**PROMPT**
Retype each of these lines word for word, and leave out the pictures.

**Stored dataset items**
************

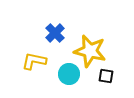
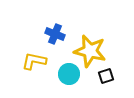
blue cross: moved 1 px down; rotated 24 degrees counterclockwise
black square: rotated 28 degrees counterclockwise
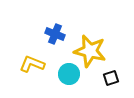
yellow L-shape: moved 2 px left, 3 px down; rotated 10 degrees clockwise
black square: moved 5 px right, 2 px down
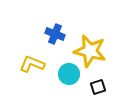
black square: moved 13 px left, 9 px down
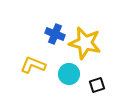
yellow star: moved 5 px left, 8 px up
yellow L-shape: moved 1 px right, 1 px down
black square: moved 1 px left, 2 px up
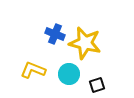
yellow L-shape: moved 5 px down
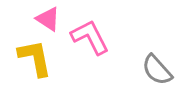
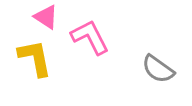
pink triangle: moved 2 px left, 2 px up
gray semicircle: moved 1 px right, 1 px up; rotated 12 degrees counterclockwise
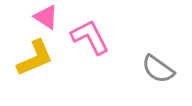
yellow L-shape: rotated 78 degrees clockwise
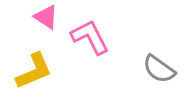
yellow L-shape: moved 1 px left, 13 px down
gray semicircle: moved 1 px right
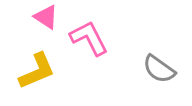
pink L-shape: moved 1 px left, 1 px down
yellow L-shape: moved 3 px right
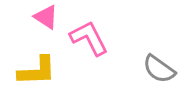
yellow L-shape: rotated 21 degrees clockwise
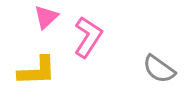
pink triangle: rotated 44 degrees clockwise
pink L-shape: moved 1 px left, 1 px up; rotated 60 degrees clockwise
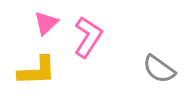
pink triangle: moved 6 px down
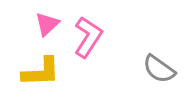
pink triangle: moved 1 px right, 1 px down
yellow L-shape: moved 4 px right, 1 px down
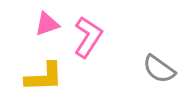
pink triangle: rotated 24 degrees clockwise
yellow L-shape: moved 3 px right, 5 px down
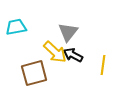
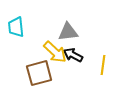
cyan trapezoid: rotated 85 degrees counterclockwise
gray triangle: rotated 45 degrees clockwise
brown square: moved 5 px right
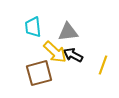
cyan trapezoid: moved 17 px right
yellow line: rotated 12 degrees clockwise
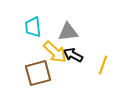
brown square: moved 1 px left
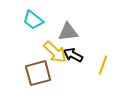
cyan trapezoid: moved 7 px up; rotated 45 degrees counterclockwise
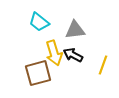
cyan trapezoid: moved 6 px right, 2 px down
gray triangle: moved 7 px right, 2 px up
yellow arrow: moved 1 px left, 1 px down; rotated 30 degrees clockwise
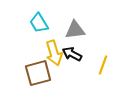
cyan trapezoid: moved 1 px down; rotated 20 degrees clockwise
black arrow: moved 1 px left, 1 px up
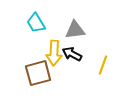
cyan trapezoid: moved 3 px left
yellow arrow: rotated 20 degrees clockwise
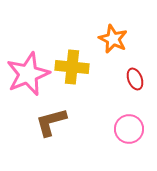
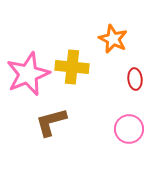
red ellipse: rotated 15 degrees clockwise
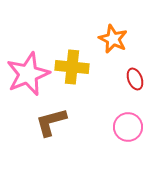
red ellipse: rotated 15 degrees counterclockwise
pink circle: moved 1 px left, 2 px up
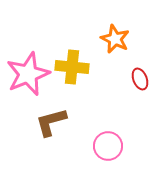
orange star: moved 2 px right
red ellipse: moved 5 px right
pink circle: moved 20 px left, 19 px down
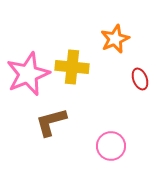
orange star: rotated 24 degrees clockwise
pink circle: moved 3 px right
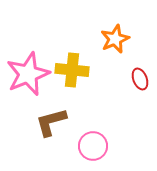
yellow cross: moved 3 px down
pink circle: moved 18 px left
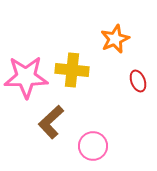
pink star: moved 2 px left, 3 px down; rotated 21 degrees clockwise
red ellipse: moved 2 px left, 2 px down
brown L-shape: rotated 28 degrees counterclockwise
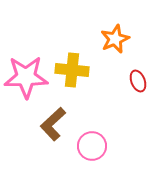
brown L-shape: moved 2 px right, 2 px down
pink circle: moved 1 px left
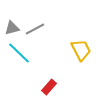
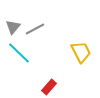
gray triangle: moved 1 px right, 1 px up; rotated 35 degrees counterclockwise
yellow trapezoid: moved 2 px down
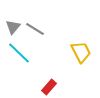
gray line: rotated 60 degrees clockwise
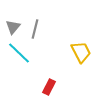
gray line: rotated 72 degrees clockwise
red rectangle: rotated 14 degrees counterclockwise
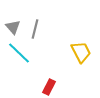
gray triangle: rotated 21 degrees counterclockwise
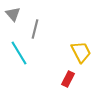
gray triangle: moved 13 px up
cyan line: rotated 15 degrees clockwise
red rectangle: moved 19 px right, 8 px up
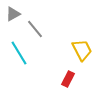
gray triangle: rotated 42 degrees clockwise
gray line: rotated 54 degrees counterclockwise
yellow trapezoid: moved 1 px right, 2 px up
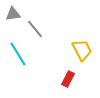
gray triangle: rotated 21 degrees clockwise
cyan line: moved 1 px left, 1 px down
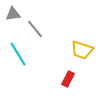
yellow trapezoid: rotated 135 degrees clockwise
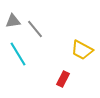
gray triangle: moved 7 px down
yellow trapezoid: rotated 10 degrees clockwise
red rectangle: moved 5 px left
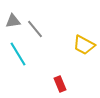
yellow trapezoid: moved 2 px right, 5 px up
red rectangle: moved 3 px left, 5 px down; rotated 49 degrees counterclockwise
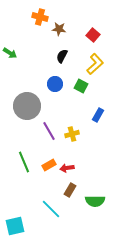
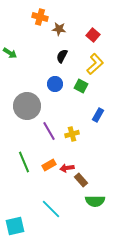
brown rectangle: moved 11 px right, 10 px up; rotated 72 degrees counterclockwise
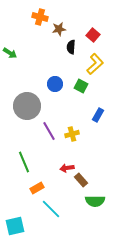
brown star: rotated 16 degrees counterclockwise
black semicircle: moved 9 px right, 9 px up; rotated 24 degrees counterclockwise
orange rectangle: moved 12 px left, 23 px down
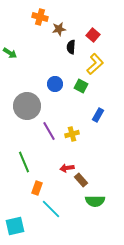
orange rectangle: rotated 40 degrees counterclockwise
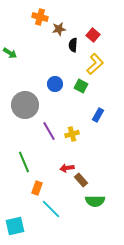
black semicircle: moved 2 px right, 2 px up
gray circle: moved 2 px left, 1 px up
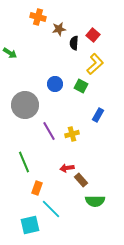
orange cross: moved 2 px left
black semicircle: moved 1 px right, 2 px up
cyan square: moved 15 px right, 1 px up
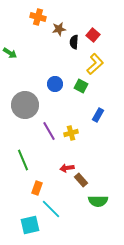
black semicircle: moved 1 px up
yellow cross: moved 1 px left, 1 px up
green line: moved 1 px left, 2 px up
green semicircle: moved 3 px right
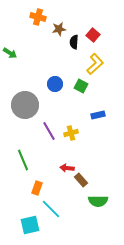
blue rectangle: rotated 48 degrees clockwise
red arrow: rotated 16 degrees clockwise
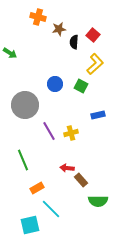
orange rectangle: rotated 40 degrees clockwise
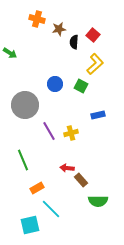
orange cross: moved 1 px left, 2 px down
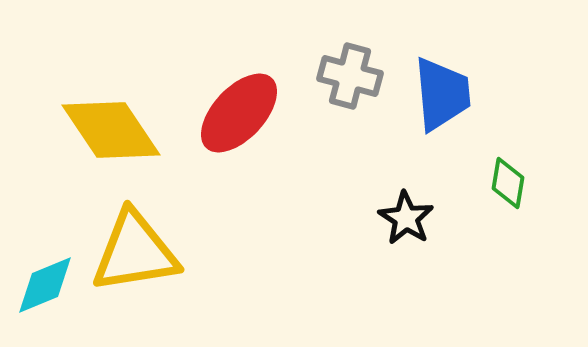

************

**TASK OUTPUT**
blue cross: moved 1 px down; rotated 24 degrees counterclockwise
black square: rotated 28 degrees counterclockwise
yellow L-shape: moved 2 px left, 3 px down; rotated 10 degrees clockwise
black square: moved 5 px right, 2 px down
black square: moved 13 px left, 9 px down
yellow star: moved 5 px left, 8 px up
yellow L-shape: moved 1 px right, 1 px down
black square: moved 1 px left, 2 px up
yellow L-shape: moved 5 px down
pink triangle: moved 2 px left, 2 px up
gray semicircle: moved 1 px right, 1 px up; rotated 12 degrees counterclockwise
yellow L-shape: rotated 78 degrees clockwise
yellow L-shape: moved 1 px left, 13 px down
gray semicircle: moved 1 px right
pink L-shape: moved 1 px left, 1 px down
yellow L-shape: moved 3 px right
yellow L-shape: rotated 21 degrees clockwise
pink triangle: rotated 44 degrees clockwise
pink L-shape: moved 1 px left, 1 px up; rotated 60 degrees clockwise
pink triangle: moved 6 px down
pink triangle: moved 1 px right, 1 px down
yellow L-shape: moved 4 px right, 1 px down
pink triangle: rotated 24 degrees clockwise
yellow L-shape: moved 3 px right, 5 px down
cyan trapezoid: rotated 85 degrees counterclockwise
gray triangle: rotated 45 degrees clockwise
brown square: moved 5 px right
cyan trapezoid: moved 17 px right
yellow line: rotated 12 degrees clockwise
brown square: moved 1 px left
cyan trapezoid: moved 7 px up; rotated 45 degrees counterclockwise
cyan trapezoid: moved 6 px right, 2 px down
gray triangle: moved 7 px right, 2 px up
yellow arrow: moved 1 px left, 1 px down; rotated 30 degrees clockwise
cyan trapezoid: moved 1 px down; rotated 20 degrees clockwise
black arrow: moved 1 px left, 1 px up
cyan trapezoid: moved 3 px left
yellow arrow: rotated 20 degrees clockwise
red ellipse: rotated 15 degrees clockwise
red ellipse: rotated 15 degrees counterclockwise
pink circle: moved 1 px left, 2 px up
orange star: moved 2 px right
red ellipse: moved 5 px right
pink circle: moved 20 px left, 19 px down
orange star: rotated 24 degrees clockwise
pink circle: moved 3 px right
yellow cross: moved 3 px down
pink circle: moved 18 px left
pink star: moved 2 px left, 3 px down; rotated 21 degrees clockwise
red ellipse: moved 2 px left, 2 px down
brown L-shape: rotated 28 degrees counterclockwise
brown L-shape: moved 2 px right, 2 px down
pink circle: moved 1 px left
gray triangle: moved 1 px right, 1 px up; rotated 35 degrees counterclockwise
yellow trapezoid: moved 2 px down
gray line: rotated 60 degrees clockwise
gray line: rotated 72 degrees clockwise
red rectangle: rotated 14 degrees counterclockwise
gray triangle: rotated 21 degrees counterclockwise
gray triangle: moved 13 px up
cyan line: rotated 15 degrees clockwise
red rectangle: moved 19 px right, 8 px up
gray triangle: rotated 42 degrees clockwise
gray line: rotated 54 degrees counterclockwise
yellow trapezoid: moved 1 px right, 2 px up
gray triangle: rotated 21 degrees clockwise
cyan line: moved 1 px left, 1 px down
yellow trapezoid: rotated 135 degrees clockwise
gray triangle: moved 7 px down
yellow trapezoid: rotated 10 degrees clockwise
red rectangle: moved 5 px left
yellow trapezoid: moved 2 px right, 5 px up
red rectangle: moved 3 px left, 5 px down; rotated 49 degrees counterclockwise
brown rectangle: moved 11 px right, 10 px up; rotated 72 degrees counterclockwise
brown star: rotated 16 degrees counterclockwise
black semicircle: moved 9 px right, 9 px up; rotated 24 degrees counterclockwise
orange rectangle: moved 12 px left, 23 px down
orange rectangle: rotated 40 degrees counterclockwise
black semicircle: moved 2 px right, 2 px up
gray circle: moved 2 px left, 1 px up
orange cross: moved 2 px left
black semicircle: moved 1 px right, 2 px up
cyan square: moved 15 px right, 1 px up
black semicircle: moved 1 px up
yellow cross: moved 1 px left, 1 px up
green line: moved 1 px left, 2 px up
green semicircle: moved 3 px right
blue rectangle: rotated 48 degrees clockwise
red arrow: rotated 16 degrees clockwise
orange rectangle: rotated 40 degrees clockwise
orange cross: moved 1 px left, 2 px down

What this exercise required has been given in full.